══ DATA FOR PROCESSING

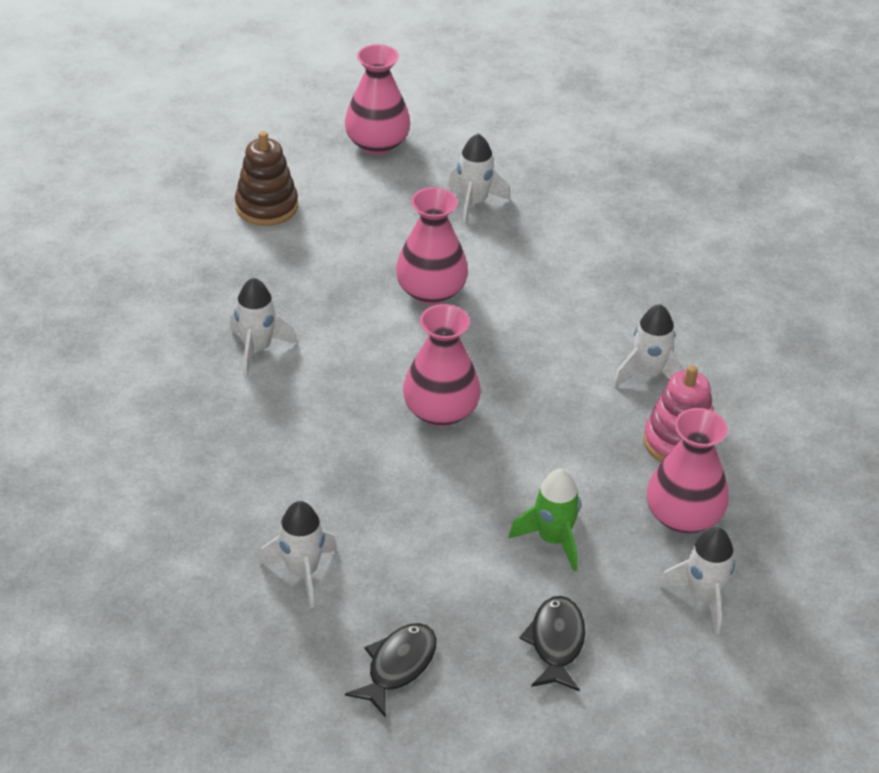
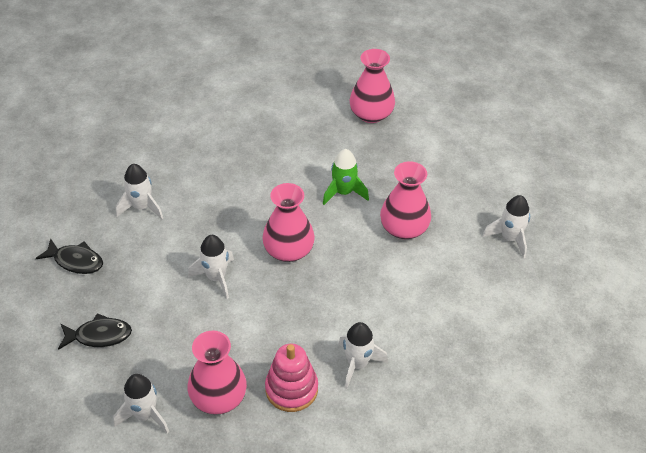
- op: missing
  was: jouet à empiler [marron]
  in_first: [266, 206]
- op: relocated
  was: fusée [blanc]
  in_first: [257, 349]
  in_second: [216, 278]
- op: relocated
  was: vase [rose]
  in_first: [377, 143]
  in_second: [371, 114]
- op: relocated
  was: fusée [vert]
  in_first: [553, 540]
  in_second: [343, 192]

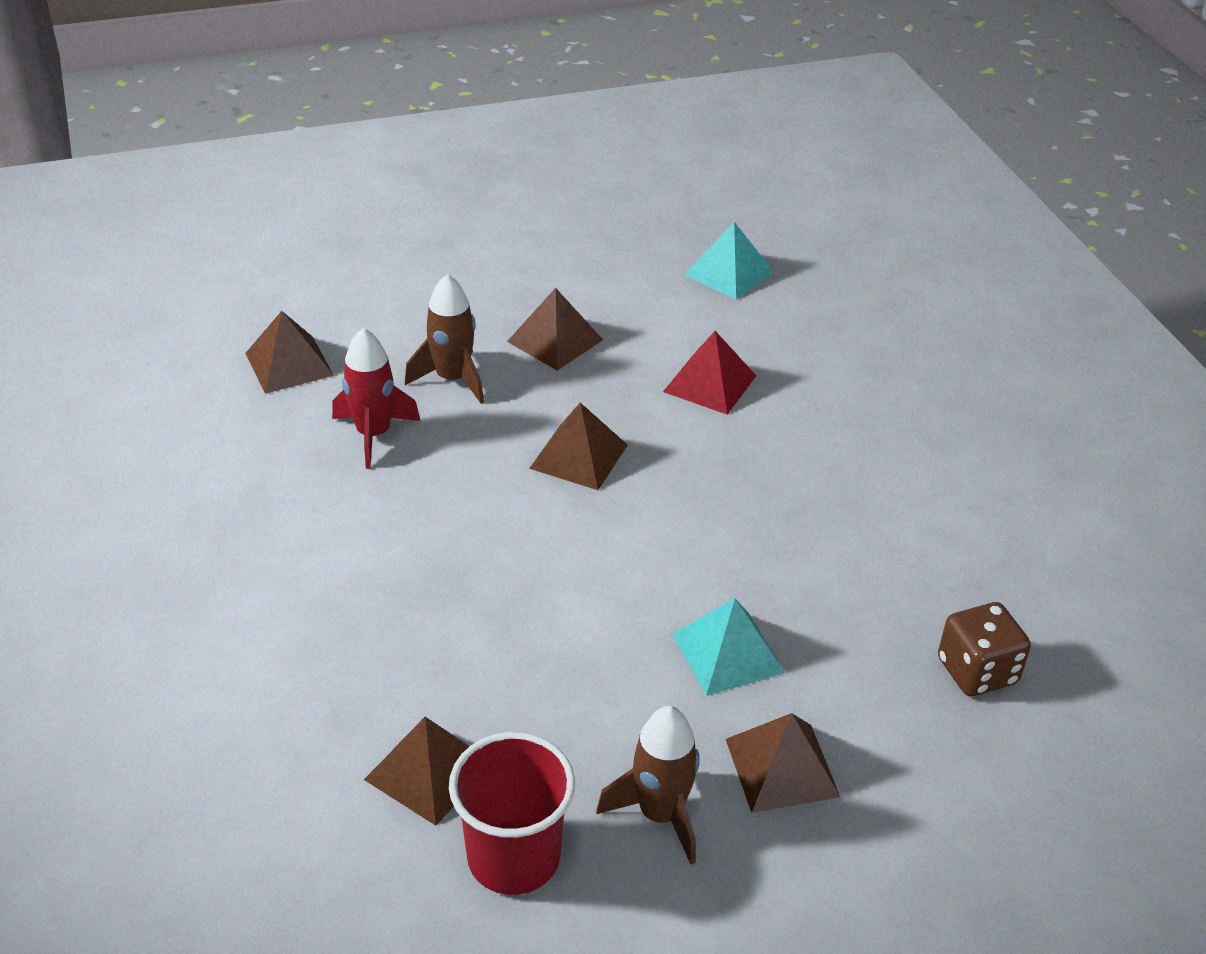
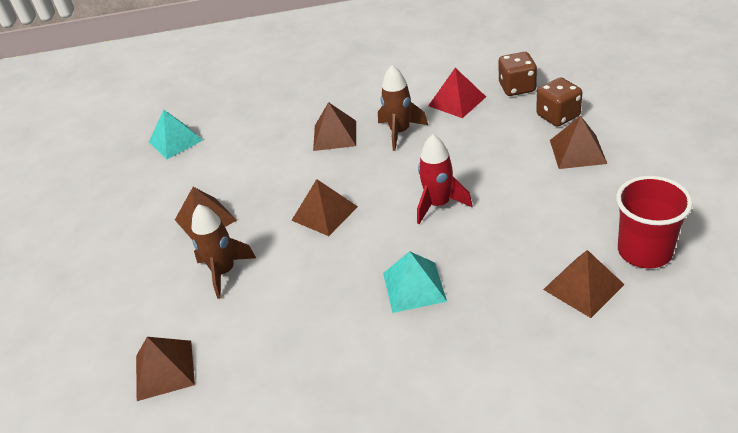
- op: appeared
  now: pyramide [marron]
  in_second: [334, 135]
- op: appeared
  now: dé [marron]
  in_second: [558, 116]
- op: relocated
  was: fusée [rouge]
  in_first: [373, 435]
  in_second: [439, 204]
- op: relocated
  was: fusée [marron]
  in_first: [660, 814]
  in_second: [400, 132]
- op: relocated
  was: pyramide [rouge]
  in_first: [710, 383]
  in_second: [457, 101]
- op: relocated
  was: pyramide [turquoise]
  in_first: [728, 653]
  in_second: [414, 287]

════

▶ **ASSIGNED TASK**:
From the line that contains "in_first: [266, 206]" through the last line of the entries, transcribe every line exactly, leaving out the pictures.

▶ **EXPECTED ANSWER**:
  in_first: [266, 206]
- op: relocated
  was: fusée [blanc]
  in_first: [257, 349]
  in_second: [216, 278]
- op: relocated
  was: vase [rose]
  in_first: [377, 143]
  in_second: [371, 114]
- op: relocated
  was: fusée [vert]
  in_first: [553, 540]
  in_second: [343, 192]

- op: appeared
  now: pyramide [marron]
  in_second: [334, 135]
- op: appeared
  now: dé [marron]
  in_second: [558, 116]
- op: relocated
  was: fusée [rouge]
  in_first: [373, 435]
  in_second: [439, 204]
- op: relocated
  was: fusée [marron]
  in_first: [660, 814]
  in_second: [400, 132]
- op: relocated
  was: pyramide [rouge]
  in_first: [710, 383]
  in_second: [457, 101]
- op: relocated
  was: pyramide [turquoise]
  in_first: [728, 653]
  in_second: [414, 287]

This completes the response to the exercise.